Could you filter the records below and return each line that holds "none"?

◆ SOURCE MATERIAL
Content starts
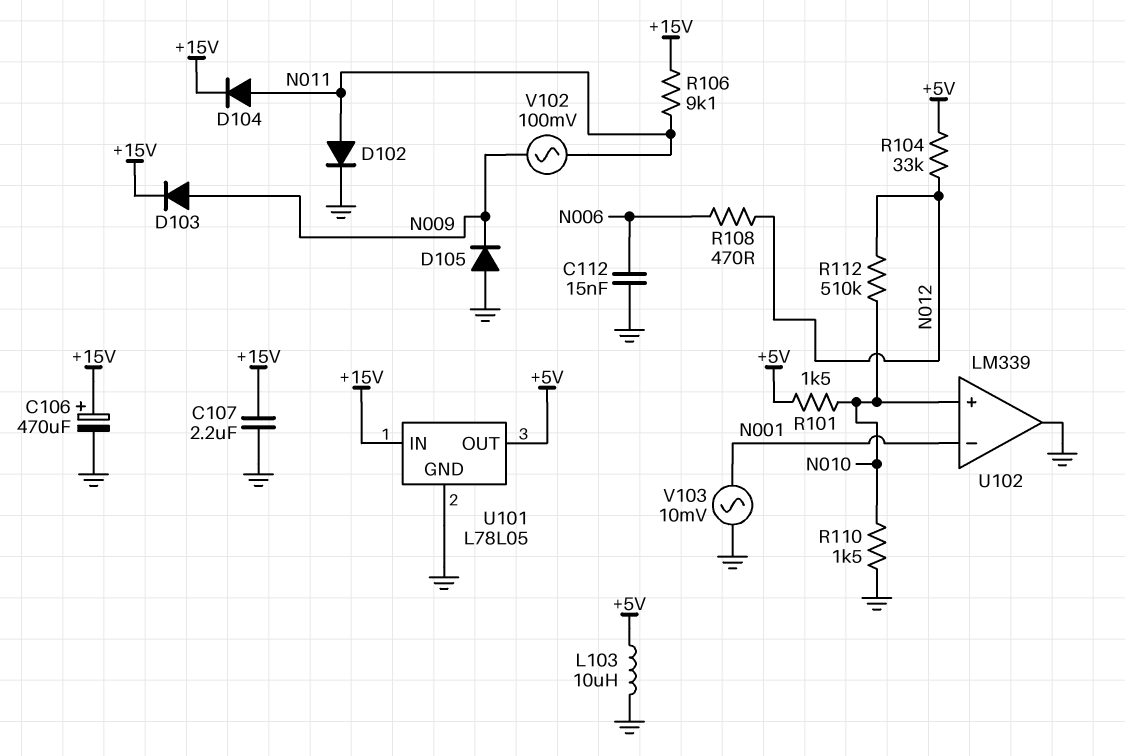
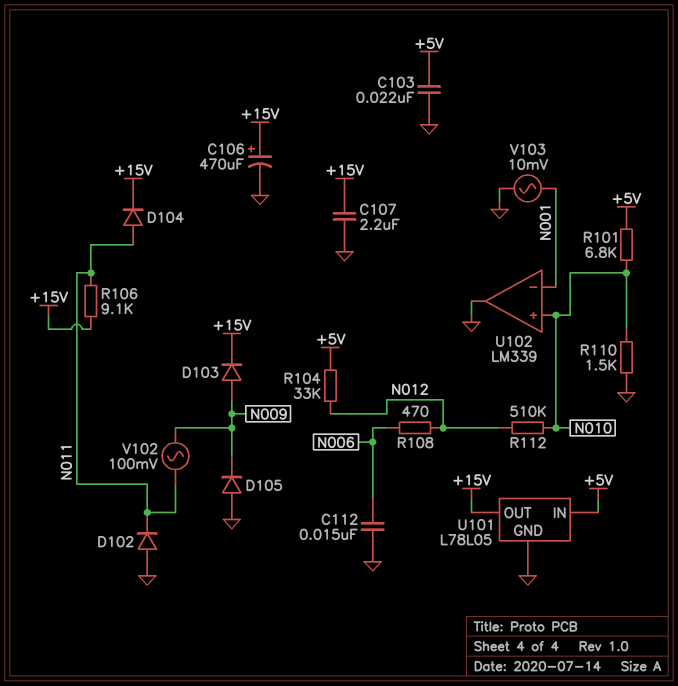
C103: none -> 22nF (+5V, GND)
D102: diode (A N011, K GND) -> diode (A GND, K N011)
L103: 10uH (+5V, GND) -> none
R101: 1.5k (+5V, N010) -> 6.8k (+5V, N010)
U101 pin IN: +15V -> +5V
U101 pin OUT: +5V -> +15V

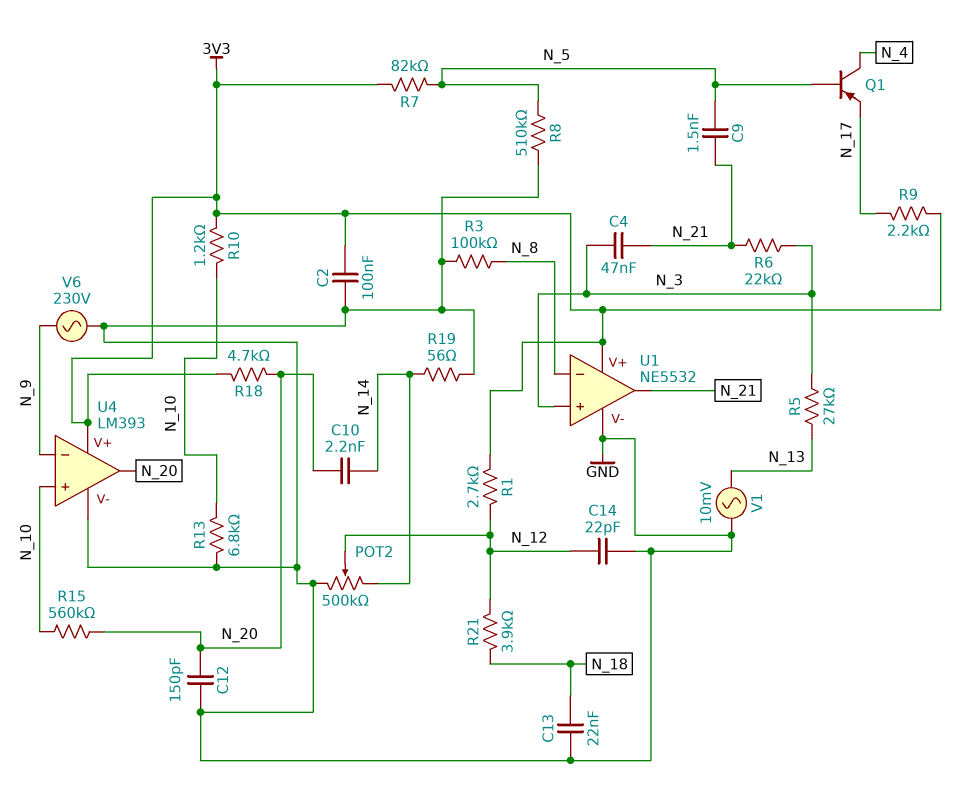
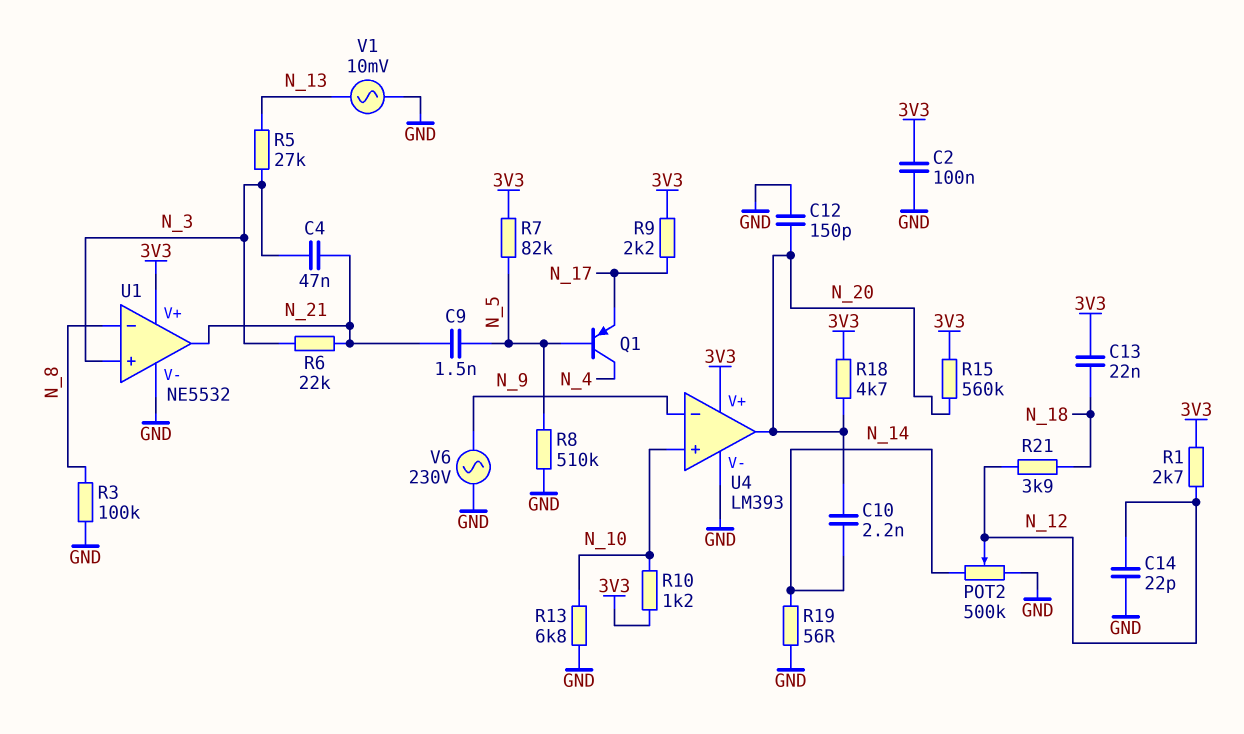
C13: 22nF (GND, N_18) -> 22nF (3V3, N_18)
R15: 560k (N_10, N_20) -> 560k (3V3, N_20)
Content ends
◆ SOLVED PROBLEM
C103: none -> 22nF (+5V, GND)
L103: 10uH (+5V, GND) -> none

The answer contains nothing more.